Image change detection data
┌────────

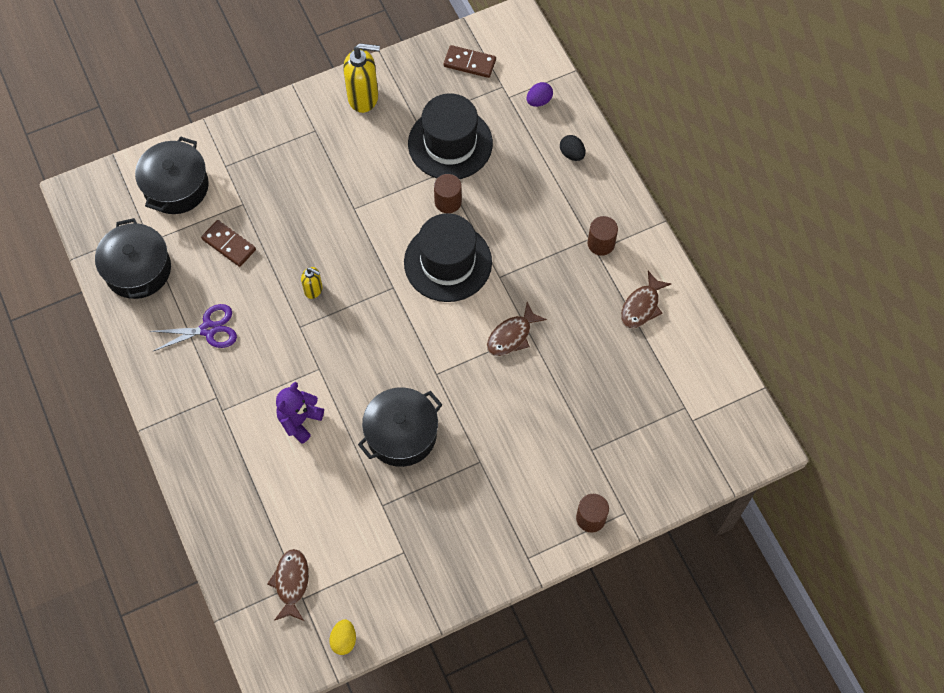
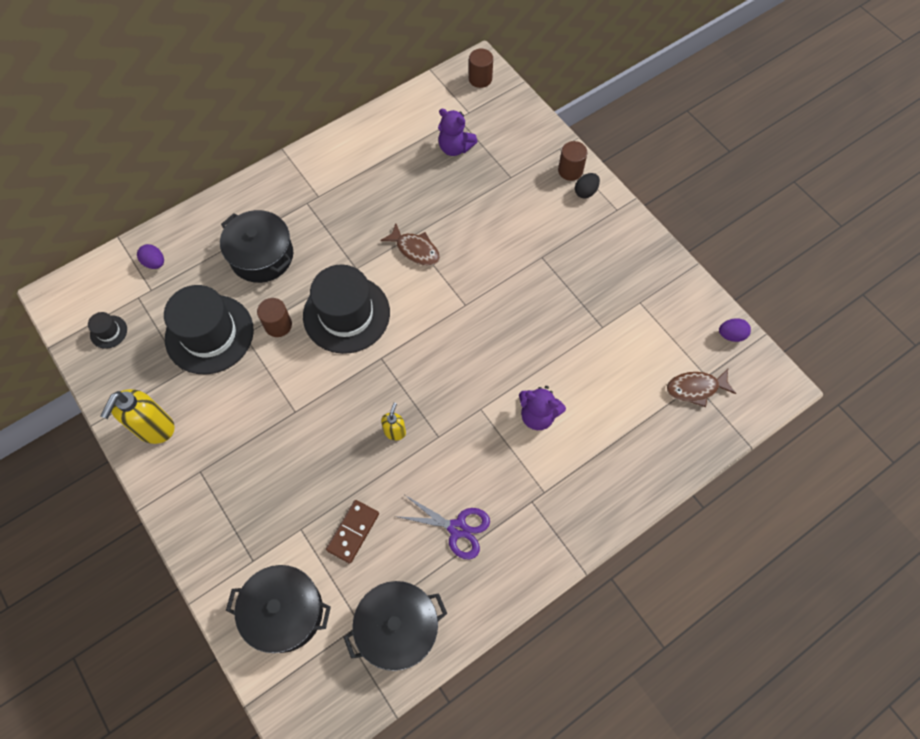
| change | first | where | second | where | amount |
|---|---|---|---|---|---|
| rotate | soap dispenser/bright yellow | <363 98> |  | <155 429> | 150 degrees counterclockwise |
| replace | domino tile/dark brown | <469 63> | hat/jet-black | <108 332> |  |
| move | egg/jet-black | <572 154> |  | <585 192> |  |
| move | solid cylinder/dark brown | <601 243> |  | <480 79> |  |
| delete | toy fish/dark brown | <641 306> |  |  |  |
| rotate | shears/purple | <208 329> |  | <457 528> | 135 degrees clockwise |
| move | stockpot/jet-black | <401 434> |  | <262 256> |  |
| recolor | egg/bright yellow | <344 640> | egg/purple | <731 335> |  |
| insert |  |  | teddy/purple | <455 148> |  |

└────────

EXERCISE: Set down nothing but the lines from the one with "degrees counterclockwise |" through the end of the records, keeping each line exactly as written and including both ends.

RESPONSE:
| rotate | soap dispenser/bright yellow | <363 98> |  | <155 429> | 150 degrees counterclockwise |
| replace | domino tile/dark brown | <469 63> | hat/jet-black | <108 332> |  |
| move | egg/jet-black | <572 154> |  | <585 192> |  |
| move | solid cylinder/dark brown | <601 243> |  | <480 79> |  |
| delete | toy fish/dark brown | <641 306> |  |  |  |
| rotate | shears/purple | <208 329> |  | <457 528> | 135 degrees clockwise |
| move | stockpot/jet-black | <401 434> |  | <262 256> |  |
| recolor | egg/bright yellow | <344 640> | egg/purple | <731 335> |  |
| insert |  |  | teddy/purple | <455 148> |  |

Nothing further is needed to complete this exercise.